***** Supplied data
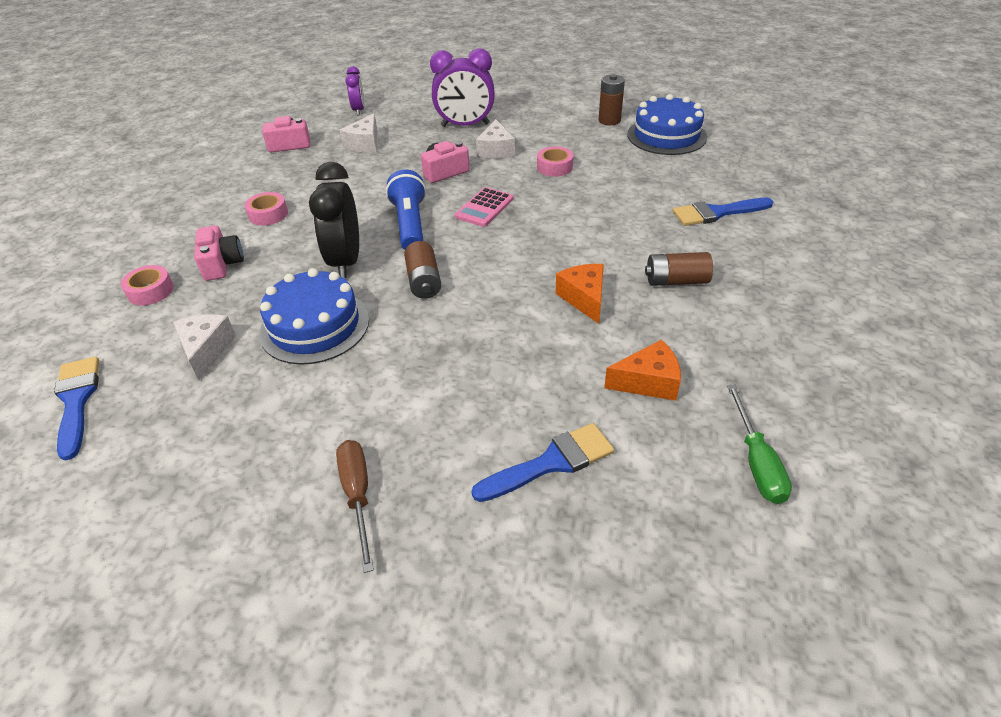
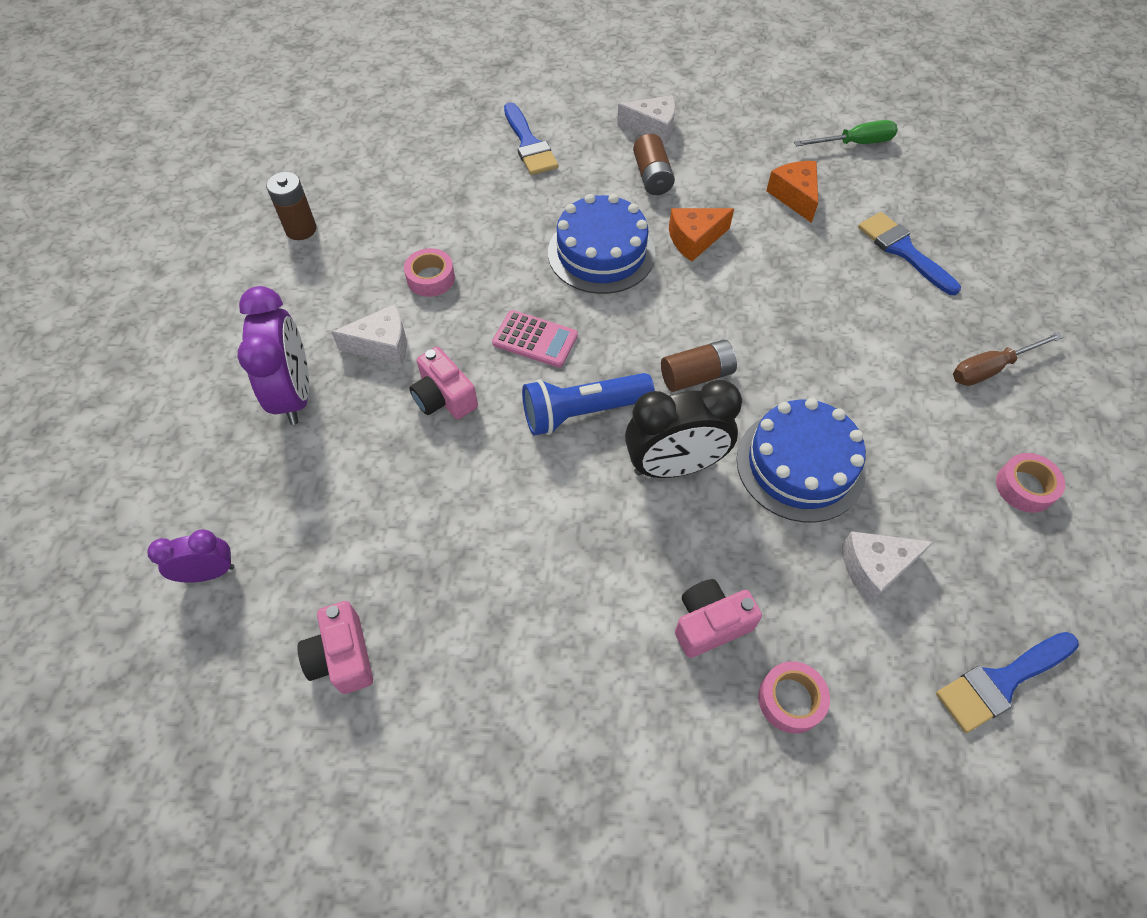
camera: 100 degrees left, 15 degrees up
pink tape [245,192,288,226] -> pink tape moved to [996,453,1065,513]
white cheese [340,114,378,152] -> white cheese moved to [617,95,675,145]
blue cake [627,94,707,155] -> blue cake moved to [548,194,655,294]

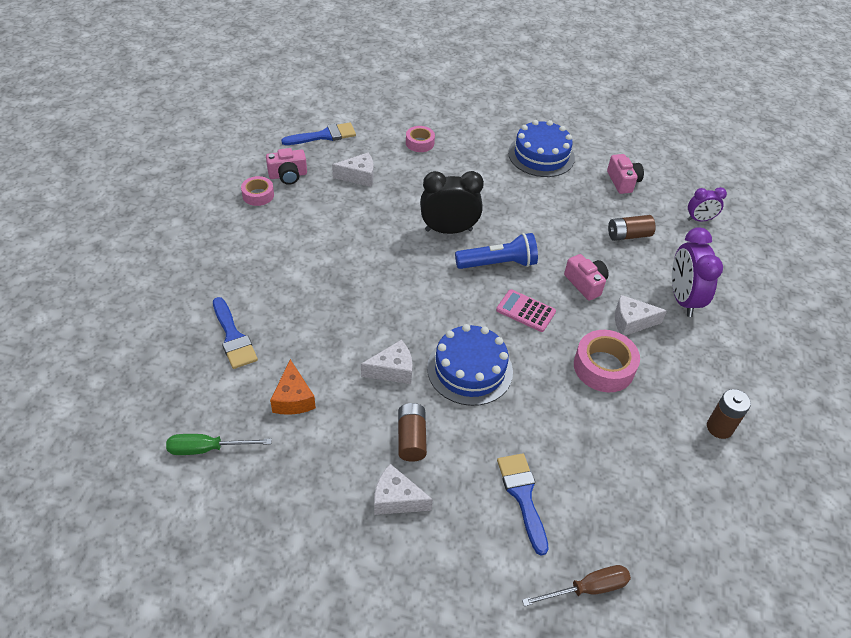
camera: 175 degrees left, 10 degrees down
pink tape [404,248,455,297] -> pink tape [574,330,640,392], size x1.65
brown battery [661,340,737,392] -> brown battery moved to [608,215,656,241]
orange cheese [669,208,734,262] -> white cheese [361,340,412,384]
pink camera [675,579,762,658] -> pink camera moved to [266,148,307,185]
blue cake [736,398,866,523] -> blue cake moved to [508,120,575,177]
brown screwdriver [953,332,1063,386] -> brown screwdriver moved to [522,565,631,606]

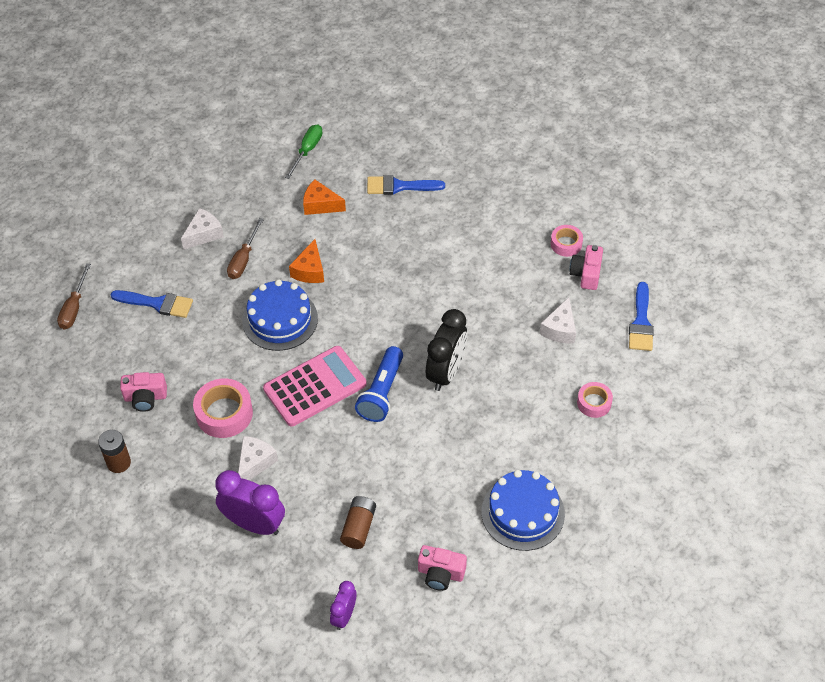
camera: 120 degrees right, 5 degrees up
white cheese [361,340,412,384] -> orange cheese [289,239,324,283]
brown battery [398,403,427,462] -> brown screwdriver [227,218,264,279]
pink calculator [496,289,556,332] -> pink calculator [263,346,367,427], size x1.77
pink camera [564,254,609,301] -> pink camera moved to [120,372,167,412]

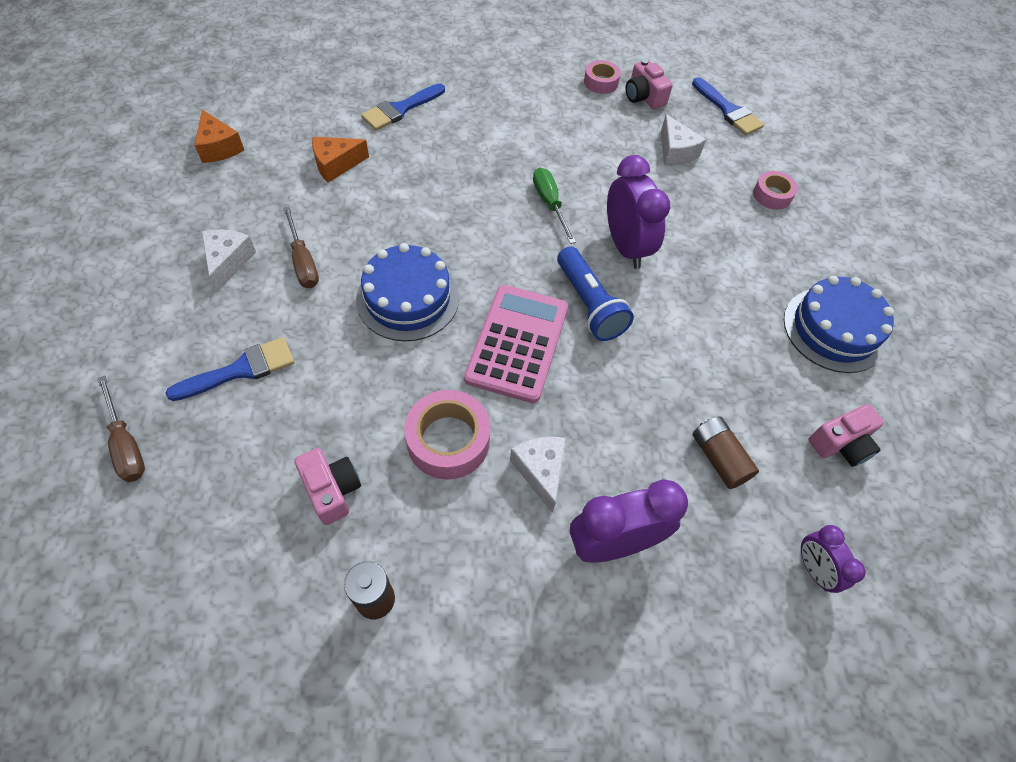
camera: 45 degrees left, 5 degrees up
pink camera [120,372,167,412] -> pink camera turned 75 degrees counterclockwise [294,448,361,525]
green screwdriver [285,124,323,179] -> green screwdriver moved to [533,167,576,244]
orange cheese [289,239,324,283] -> orange cheese moved to [195,110,244,163]
black clock [426,309,467,391] -> purple clock [607,155,670,269]

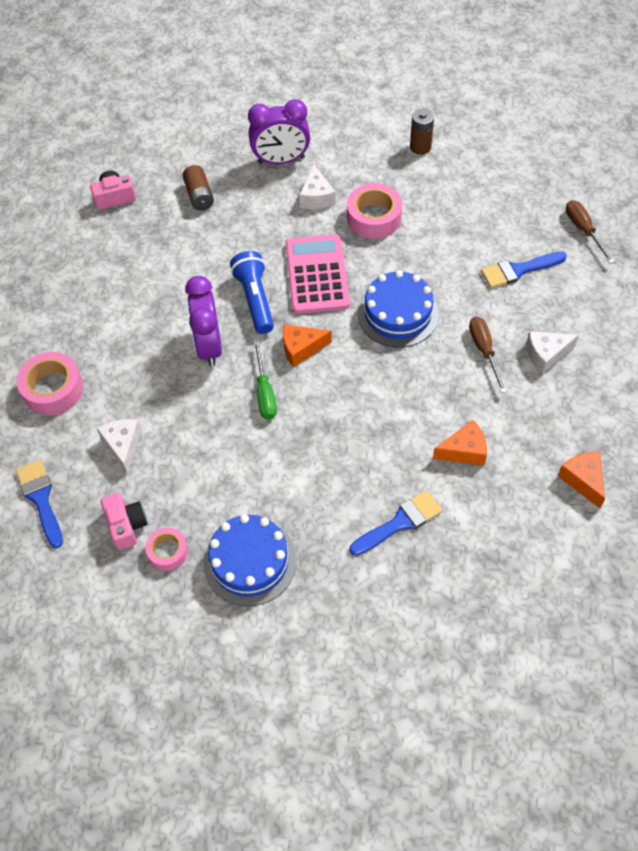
camera: 165 degrees left, 0 degrees up
white cheese [201,230,256,292] -> white cheese turned 60 degrees clockwise [526,331,579,374]
pink camera [294,448,361,525] -> none
pink calculator [464,285,568,403] -> pink calculator turned 150 degrees clockwise [285,234,350,314]
pink tape [753,171,798,210] -> pink tape [17,352,83,415], size x1.65
blue cake [784,276,894,373] -> blue cake moved to [203,514,297,606]
purple clock [801,525,866,593] -> none
none -> orange cheese [283,324,332,367]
**********
__Task description__: Extract every line above that contains the word "cake".

__Solved exercise__:
blue cake [627,94,707,155] -> blue cake moved to [548,194,655,294]
blue cake [736,398,866,523] -> blue cake moved to [508,120,575,177]
blue cake [784,276,894,373] -> blue cake moved to [203,514,297,606]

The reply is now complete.